=== Begin Enclosure ===

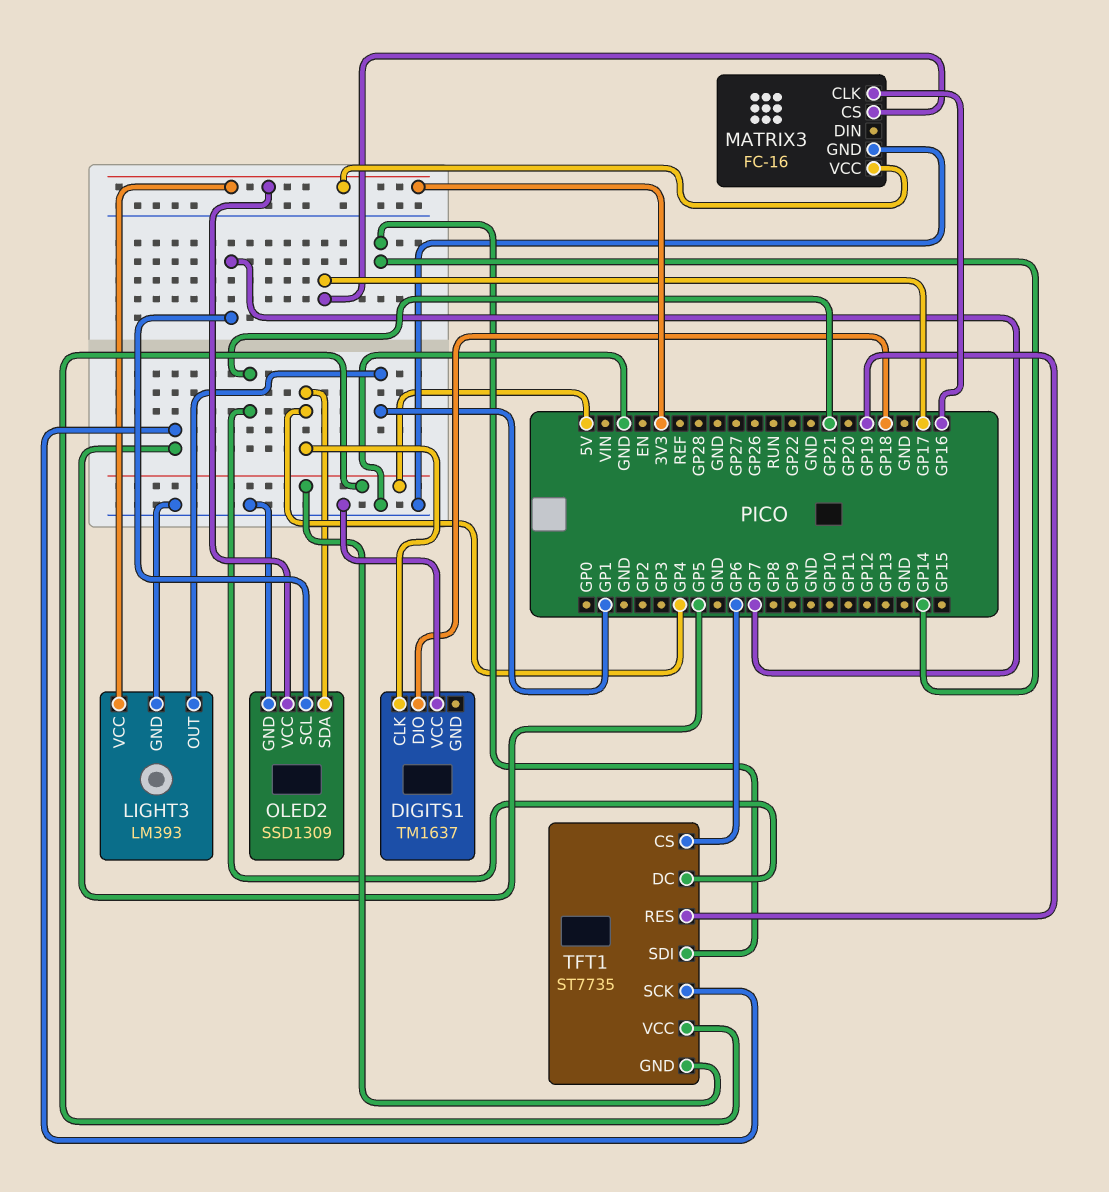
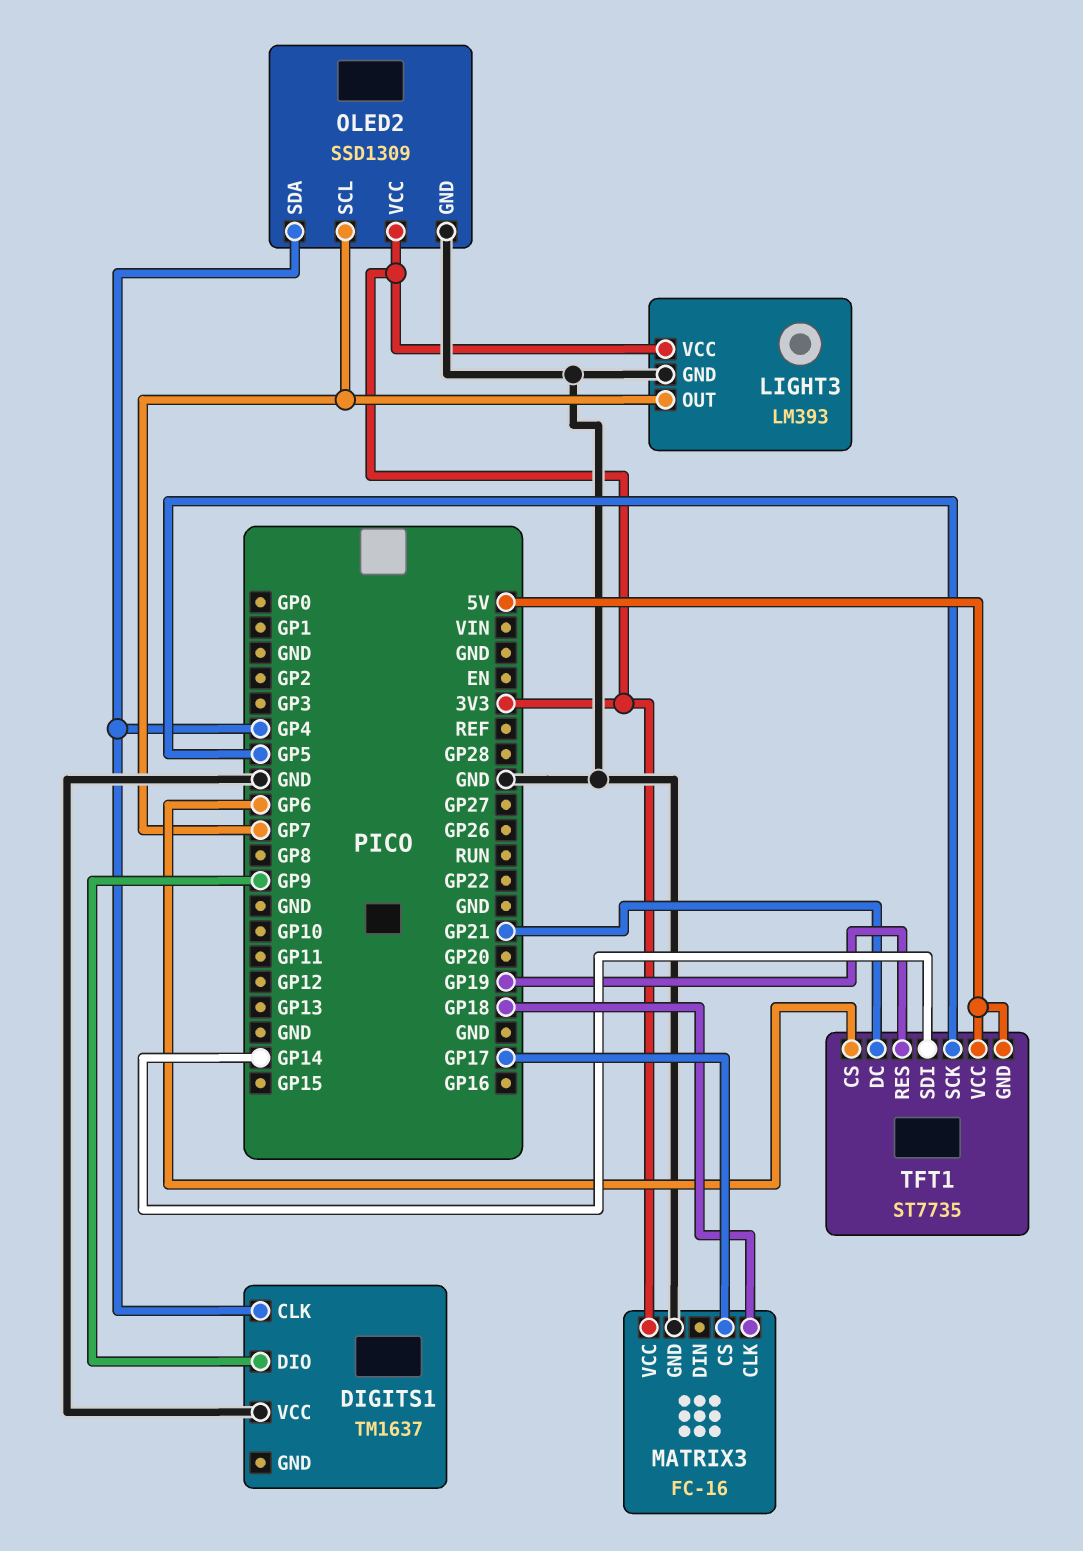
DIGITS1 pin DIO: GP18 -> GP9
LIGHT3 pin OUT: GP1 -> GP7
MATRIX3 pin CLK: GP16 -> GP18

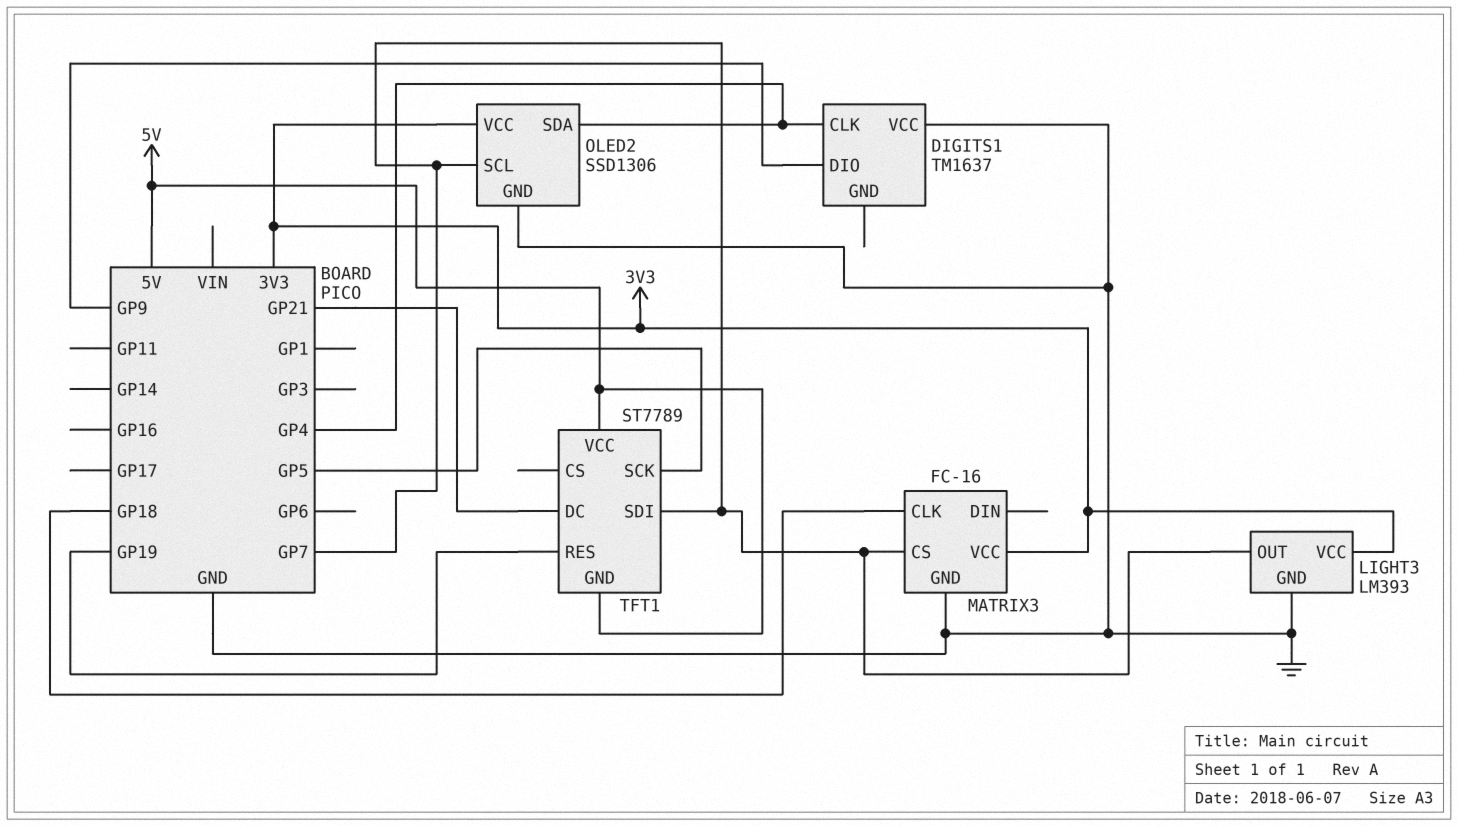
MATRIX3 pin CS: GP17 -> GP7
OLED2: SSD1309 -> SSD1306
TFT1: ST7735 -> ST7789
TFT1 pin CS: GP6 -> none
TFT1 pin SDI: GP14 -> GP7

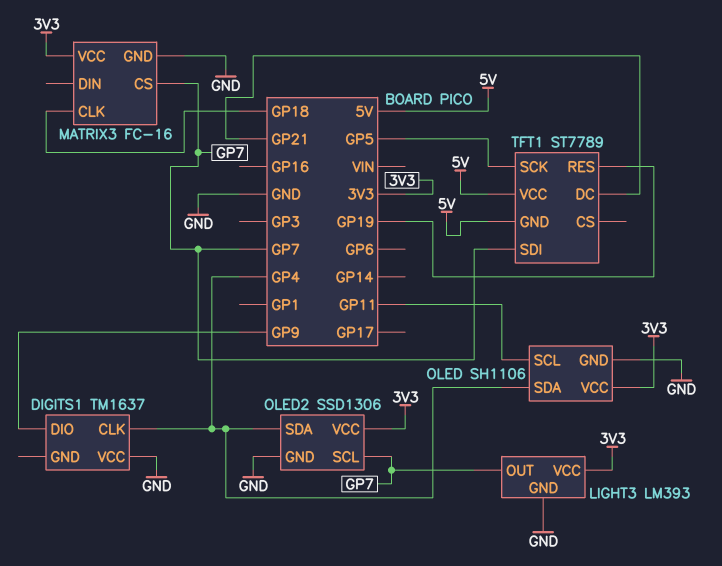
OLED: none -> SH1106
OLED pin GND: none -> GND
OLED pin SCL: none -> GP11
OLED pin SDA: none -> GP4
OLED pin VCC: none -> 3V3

=== End Enclosure ===

--- Task goal ---
Each line from the one bearing "LIGHT3 pin OUT: GP1 -> GP7" through the final line of the records is to be copied exactly, and no pictures are to be included.

--- Problem solution ---
LIGHT3 pin OUT: GP1 -> GP7
MATRIX3 pin CLK: GP16 -> GP18

MATRIX3 pin CS: GP17 -> GP7
OLED2: SSD1309 -> SSD1306
TFT1: ST7735 -> ST7789
TFT1 pin CS: GP6 -> none
TFT1 pin SDI: GP14 -> GP7

OLED: none -> SH1106
OLED pin GND: none -> GND
OLED pin SCL: none -> GP11
OLED pin SDA: none -> GP4
OLED pin VCC: none -> 3V3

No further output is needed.